Before and after coordinates:
------------------------------------------------
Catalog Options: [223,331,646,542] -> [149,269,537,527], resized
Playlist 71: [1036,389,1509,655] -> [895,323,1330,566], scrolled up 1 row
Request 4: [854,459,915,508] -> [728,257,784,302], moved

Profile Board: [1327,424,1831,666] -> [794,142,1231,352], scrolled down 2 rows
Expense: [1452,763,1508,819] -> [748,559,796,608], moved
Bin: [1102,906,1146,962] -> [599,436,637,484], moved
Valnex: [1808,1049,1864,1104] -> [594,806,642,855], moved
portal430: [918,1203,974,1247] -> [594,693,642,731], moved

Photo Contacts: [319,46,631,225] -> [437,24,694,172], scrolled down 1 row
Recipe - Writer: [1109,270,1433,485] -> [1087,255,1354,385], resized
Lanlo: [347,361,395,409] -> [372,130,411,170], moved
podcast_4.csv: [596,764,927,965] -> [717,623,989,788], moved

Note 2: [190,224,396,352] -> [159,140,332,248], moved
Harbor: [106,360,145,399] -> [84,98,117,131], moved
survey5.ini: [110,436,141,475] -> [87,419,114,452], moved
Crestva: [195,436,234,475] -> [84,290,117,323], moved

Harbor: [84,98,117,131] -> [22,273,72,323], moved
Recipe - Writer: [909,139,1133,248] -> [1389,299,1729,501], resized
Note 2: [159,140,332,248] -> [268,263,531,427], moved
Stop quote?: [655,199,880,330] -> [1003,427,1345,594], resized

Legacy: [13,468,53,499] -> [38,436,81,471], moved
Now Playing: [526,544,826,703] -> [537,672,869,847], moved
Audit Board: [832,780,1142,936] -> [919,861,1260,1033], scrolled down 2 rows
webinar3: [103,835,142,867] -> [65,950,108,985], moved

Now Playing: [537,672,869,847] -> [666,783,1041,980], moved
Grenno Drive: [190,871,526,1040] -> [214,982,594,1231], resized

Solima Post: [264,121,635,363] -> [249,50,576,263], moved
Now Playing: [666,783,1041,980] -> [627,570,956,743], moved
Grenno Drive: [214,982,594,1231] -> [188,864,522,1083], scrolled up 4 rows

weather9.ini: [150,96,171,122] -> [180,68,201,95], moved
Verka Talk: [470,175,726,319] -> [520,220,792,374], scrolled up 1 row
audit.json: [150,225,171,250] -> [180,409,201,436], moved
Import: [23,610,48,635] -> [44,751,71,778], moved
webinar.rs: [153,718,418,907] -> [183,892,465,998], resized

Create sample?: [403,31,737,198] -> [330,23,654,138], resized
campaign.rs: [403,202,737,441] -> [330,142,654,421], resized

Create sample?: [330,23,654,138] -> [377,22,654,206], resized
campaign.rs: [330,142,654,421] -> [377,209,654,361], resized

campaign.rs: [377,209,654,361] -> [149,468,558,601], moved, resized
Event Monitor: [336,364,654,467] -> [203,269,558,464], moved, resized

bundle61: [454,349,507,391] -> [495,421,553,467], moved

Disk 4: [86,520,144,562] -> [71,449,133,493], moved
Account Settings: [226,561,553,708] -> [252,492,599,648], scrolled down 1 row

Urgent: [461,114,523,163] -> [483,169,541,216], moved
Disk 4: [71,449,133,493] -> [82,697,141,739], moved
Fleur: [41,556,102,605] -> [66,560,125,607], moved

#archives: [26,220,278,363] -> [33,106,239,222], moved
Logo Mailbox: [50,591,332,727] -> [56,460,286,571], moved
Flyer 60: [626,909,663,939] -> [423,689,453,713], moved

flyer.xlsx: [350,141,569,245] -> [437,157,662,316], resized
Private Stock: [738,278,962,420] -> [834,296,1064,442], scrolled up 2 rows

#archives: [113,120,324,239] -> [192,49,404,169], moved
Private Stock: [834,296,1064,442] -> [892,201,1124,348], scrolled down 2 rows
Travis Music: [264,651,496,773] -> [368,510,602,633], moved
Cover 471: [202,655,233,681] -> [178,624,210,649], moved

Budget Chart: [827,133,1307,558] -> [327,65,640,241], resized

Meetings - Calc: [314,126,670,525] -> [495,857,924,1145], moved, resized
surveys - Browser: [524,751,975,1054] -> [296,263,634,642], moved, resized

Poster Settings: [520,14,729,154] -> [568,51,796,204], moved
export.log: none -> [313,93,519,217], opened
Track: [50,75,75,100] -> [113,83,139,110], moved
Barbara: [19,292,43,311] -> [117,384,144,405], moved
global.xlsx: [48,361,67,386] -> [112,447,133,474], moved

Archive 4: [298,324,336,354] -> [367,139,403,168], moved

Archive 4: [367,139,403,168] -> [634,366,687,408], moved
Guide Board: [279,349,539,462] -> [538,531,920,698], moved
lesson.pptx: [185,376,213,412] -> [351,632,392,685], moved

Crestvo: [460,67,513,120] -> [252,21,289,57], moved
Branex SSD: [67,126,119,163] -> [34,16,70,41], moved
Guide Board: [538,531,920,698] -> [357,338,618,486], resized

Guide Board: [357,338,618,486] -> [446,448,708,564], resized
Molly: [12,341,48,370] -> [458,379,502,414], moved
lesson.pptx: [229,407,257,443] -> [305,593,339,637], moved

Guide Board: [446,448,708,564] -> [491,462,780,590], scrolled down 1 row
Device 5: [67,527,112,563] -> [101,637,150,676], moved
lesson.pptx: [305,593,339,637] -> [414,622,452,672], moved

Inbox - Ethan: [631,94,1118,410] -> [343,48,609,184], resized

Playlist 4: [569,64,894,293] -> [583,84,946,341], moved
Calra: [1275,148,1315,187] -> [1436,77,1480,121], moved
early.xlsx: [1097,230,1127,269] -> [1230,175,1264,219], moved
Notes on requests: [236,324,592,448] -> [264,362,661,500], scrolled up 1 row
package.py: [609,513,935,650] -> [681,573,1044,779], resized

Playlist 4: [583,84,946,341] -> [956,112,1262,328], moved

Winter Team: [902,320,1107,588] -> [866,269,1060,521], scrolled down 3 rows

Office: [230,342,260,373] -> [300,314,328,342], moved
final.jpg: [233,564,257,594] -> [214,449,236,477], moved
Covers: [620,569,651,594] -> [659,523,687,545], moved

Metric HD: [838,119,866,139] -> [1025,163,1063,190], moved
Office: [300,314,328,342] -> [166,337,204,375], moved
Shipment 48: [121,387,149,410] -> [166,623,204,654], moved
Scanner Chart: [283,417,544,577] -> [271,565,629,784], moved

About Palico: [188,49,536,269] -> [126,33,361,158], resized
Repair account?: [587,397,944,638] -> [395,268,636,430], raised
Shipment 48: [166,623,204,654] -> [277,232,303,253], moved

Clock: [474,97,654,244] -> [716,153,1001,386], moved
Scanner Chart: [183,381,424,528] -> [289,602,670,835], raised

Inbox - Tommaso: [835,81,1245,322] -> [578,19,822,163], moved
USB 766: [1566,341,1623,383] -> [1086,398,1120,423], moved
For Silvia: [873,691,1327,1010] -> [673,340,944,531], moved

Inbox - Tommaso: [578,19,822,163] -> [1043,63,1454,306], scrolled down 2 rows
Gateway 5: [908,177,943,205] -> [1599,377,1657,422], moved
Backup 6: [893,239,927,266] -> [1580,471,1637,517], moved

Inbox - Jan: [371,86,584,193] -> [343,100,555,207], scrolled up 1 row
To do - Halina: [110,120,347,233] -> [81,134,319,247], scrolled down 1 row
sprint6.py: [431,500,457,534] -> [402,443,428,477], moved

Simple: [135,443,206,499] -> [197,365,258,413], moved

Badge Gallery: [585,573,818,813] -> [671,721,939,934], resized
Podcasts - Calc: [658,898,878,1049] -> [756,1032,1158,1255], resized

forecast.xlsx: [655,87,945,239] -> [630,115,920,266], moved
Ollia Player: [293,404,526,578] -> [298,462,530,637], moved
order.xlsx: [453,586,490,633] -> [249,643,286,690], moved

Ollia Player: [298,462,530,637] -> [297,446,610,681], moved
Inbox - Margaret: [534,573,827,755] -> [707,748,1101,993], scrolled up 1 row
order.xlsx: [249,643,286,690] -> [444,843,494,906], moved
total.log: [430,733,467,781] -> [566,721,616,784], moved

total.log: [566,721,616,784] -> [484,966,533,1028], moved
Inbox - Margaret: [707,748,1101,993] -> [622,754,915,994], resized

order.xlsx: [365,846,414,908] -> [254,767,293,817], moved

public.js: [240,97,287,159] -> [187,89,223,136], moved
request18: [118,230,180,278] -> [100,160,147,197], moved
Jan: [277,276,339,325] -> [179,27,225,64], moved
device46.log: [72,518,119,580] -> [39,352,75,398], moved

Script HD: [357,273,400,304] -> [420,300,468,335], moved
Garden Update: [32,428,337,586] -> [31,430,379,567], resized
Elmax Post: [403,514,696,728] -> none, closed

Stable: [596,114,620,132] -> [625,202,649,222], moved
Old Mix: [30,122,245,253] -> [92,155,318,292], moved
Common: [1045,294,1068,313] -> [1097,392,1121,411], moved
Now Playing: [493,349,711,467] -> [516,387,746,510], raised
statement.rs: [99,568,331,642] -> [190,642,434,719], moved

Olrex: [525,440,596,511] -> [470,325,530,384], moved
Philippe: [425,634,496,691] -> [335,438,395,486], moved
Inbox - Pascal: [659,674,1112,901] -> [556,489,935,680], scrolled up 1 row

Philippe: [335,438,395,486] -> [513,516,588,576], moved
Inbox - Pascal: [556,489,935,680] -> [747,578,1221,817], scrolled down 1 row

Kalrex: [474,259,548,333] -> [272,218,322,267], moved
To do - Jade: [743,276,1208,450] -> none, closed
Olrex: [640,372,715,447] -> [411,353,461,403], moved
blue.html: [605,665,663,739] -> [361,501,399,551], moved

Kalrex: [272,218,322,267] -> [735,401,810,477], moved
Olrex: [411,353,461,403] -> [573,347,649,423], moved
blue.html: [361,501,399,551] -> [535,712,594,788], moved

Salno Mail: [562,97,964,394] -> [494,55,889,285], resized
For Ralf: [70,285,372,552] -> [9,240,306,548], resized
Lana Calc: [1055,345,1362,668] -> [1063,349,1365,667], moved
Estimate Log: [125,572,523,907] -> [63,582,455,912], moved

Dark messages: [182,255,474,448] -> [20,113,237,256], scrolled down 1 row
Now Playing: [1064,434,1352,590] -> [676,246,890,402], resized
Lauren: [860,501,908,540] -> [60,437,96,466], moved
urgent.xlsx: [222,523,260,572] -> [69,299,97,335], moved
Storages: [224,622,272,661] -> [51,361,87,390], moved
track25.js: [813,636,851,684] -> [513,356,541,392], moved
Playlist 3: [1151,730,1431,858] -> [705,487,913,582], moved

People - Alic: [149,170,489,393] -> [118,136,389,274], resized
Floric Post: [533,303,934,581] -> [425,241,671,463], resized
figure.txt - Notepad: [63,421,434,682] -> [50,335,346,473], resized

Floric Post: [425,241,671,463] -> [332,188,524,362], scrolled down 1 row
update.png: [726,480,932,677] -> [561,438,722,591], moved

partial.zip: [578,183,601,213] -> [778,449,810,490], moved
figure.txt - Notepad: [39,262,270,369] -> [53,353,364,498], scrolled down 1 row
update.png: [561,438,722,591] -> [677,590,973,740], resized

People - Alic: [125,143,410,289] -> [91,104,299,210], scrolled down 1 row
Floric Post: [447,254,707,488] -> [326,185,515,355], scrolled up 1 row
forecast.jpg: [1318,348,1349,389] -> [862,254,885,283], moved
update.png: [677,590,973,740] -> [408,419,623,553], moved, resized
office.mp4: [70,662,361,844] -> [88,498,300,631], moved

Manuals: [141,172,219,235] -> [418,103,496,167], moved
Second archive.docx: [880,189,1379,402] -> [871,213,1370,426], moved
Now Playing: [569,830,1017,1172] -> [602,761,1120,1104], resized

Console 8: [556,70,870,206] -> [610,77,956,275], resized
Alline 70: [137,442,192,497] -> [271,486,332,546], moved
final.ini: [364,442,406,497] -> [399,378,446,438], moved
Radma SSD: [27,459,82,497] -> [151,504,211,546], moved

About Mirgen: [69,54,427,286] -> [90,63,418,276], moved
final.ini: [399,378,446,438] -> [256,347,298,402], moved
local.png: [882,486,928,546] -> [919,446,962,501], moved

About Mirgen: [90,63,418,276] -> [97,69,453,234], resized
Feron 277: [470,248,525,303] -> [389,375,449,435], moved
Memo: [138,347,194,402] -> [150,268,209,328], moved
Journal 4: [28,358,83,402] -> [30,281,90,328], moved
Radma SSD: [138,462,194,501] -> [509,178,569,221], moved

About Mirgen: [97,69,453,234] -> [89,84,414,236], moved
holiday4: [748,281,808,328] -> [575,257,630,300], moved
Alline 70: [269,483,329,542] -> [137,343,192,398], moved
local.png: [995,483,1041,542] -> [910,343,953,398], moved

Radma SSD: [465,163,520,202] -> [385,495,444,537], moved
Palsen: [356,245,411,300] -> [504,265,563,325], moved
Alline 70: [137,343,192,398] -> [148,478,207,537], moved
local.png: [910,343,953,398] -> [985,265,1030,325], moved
------------------------------------------------
*Problem requirements*: Retrieve each line from the records above where the word "Alline" occurs.

*Answer to this problem*:
Alline 70: [137,442,192,497] -> [271,486,332,546], moved
Alline 70: [269,483,329,542] -> [137,343,192,398], moved
Alline 70: [137,343,192,398] -> [148,478,207,537], moved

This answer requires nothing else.